__Exercise goal__.
Give the number of lines in the entries below that contain "grey". Write nothing besides it.

__Records for the task__.

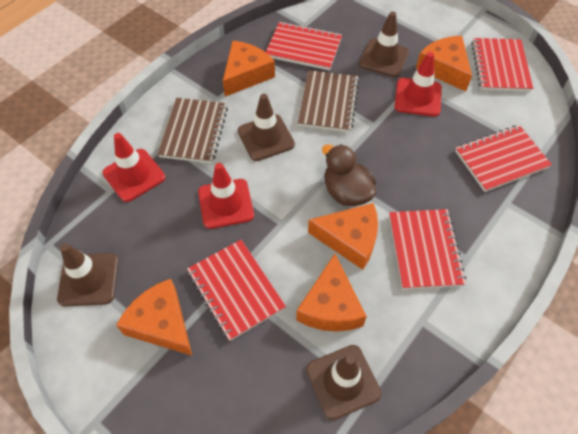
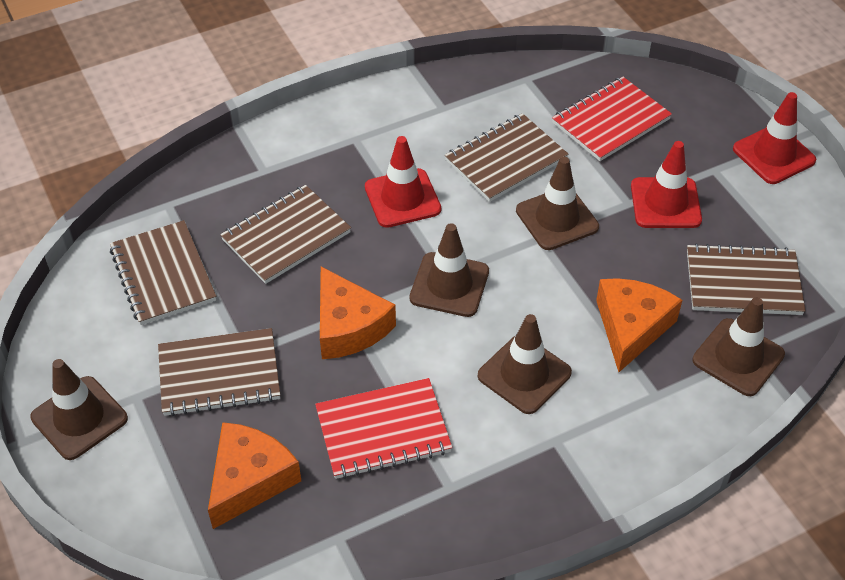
brown duck: 1 -> 0
brown notebook: 2 -> 5
brown traffic cone: 4 -> 5
orange cheese: 5 -> 3
red notebook: 5 -> 2

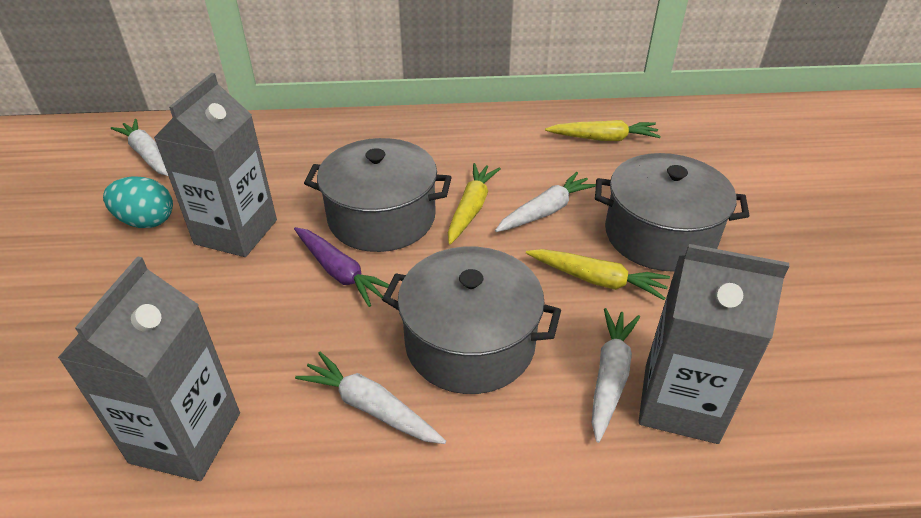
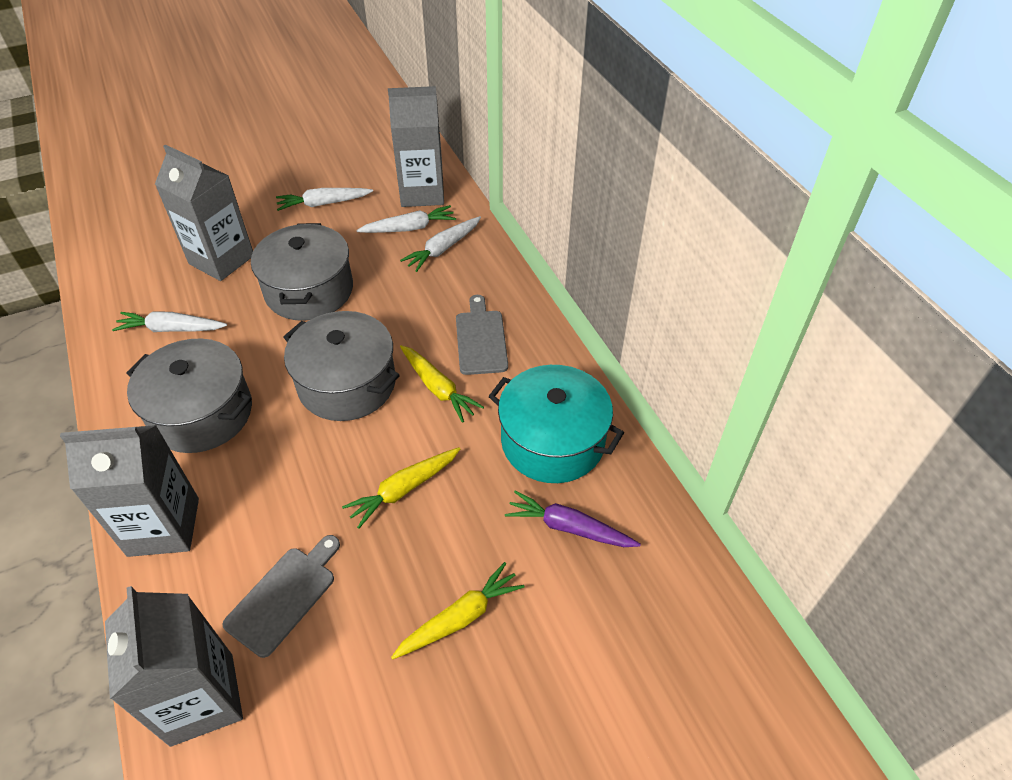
grey carton: 3 -> 4
grey cutting board: 0 -> 2
turquoise egg: 1 -> 0
turquoise pot: 0 -> 1

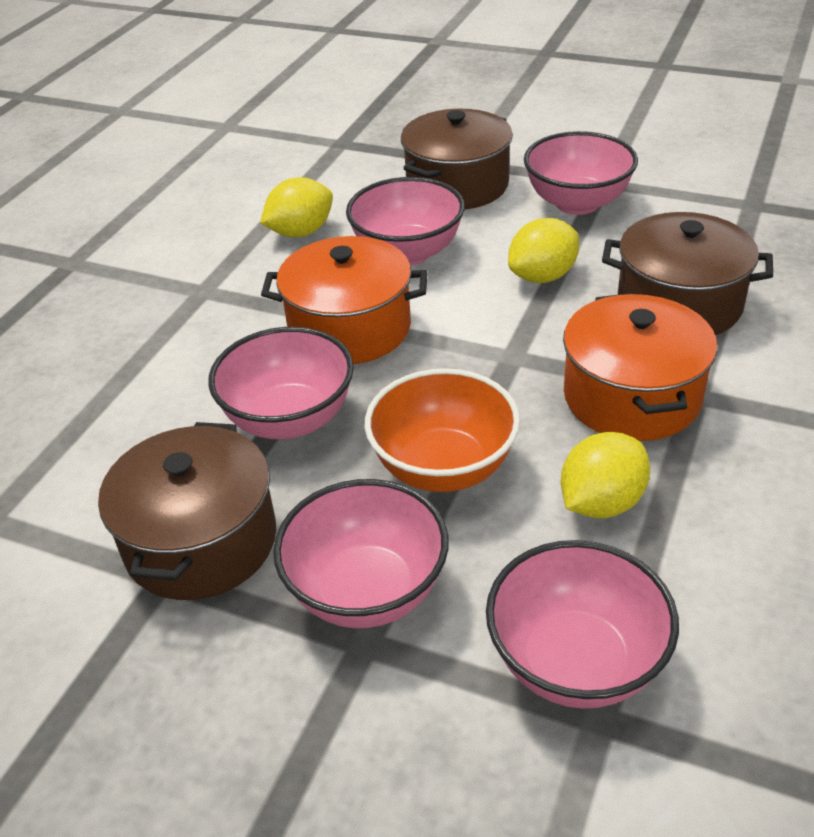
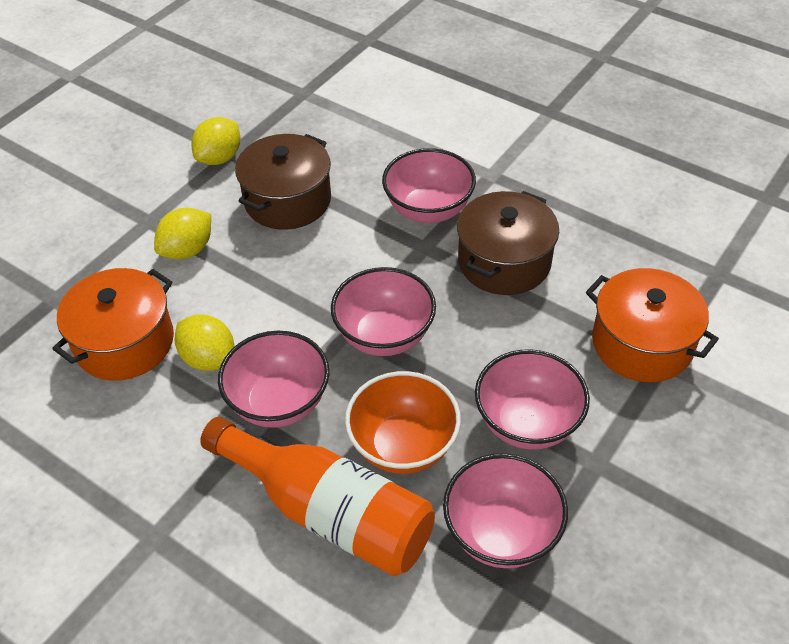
brown pot: 3 -> 2
orange bottle: 0 -> 1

__Reply to the exercise__.
2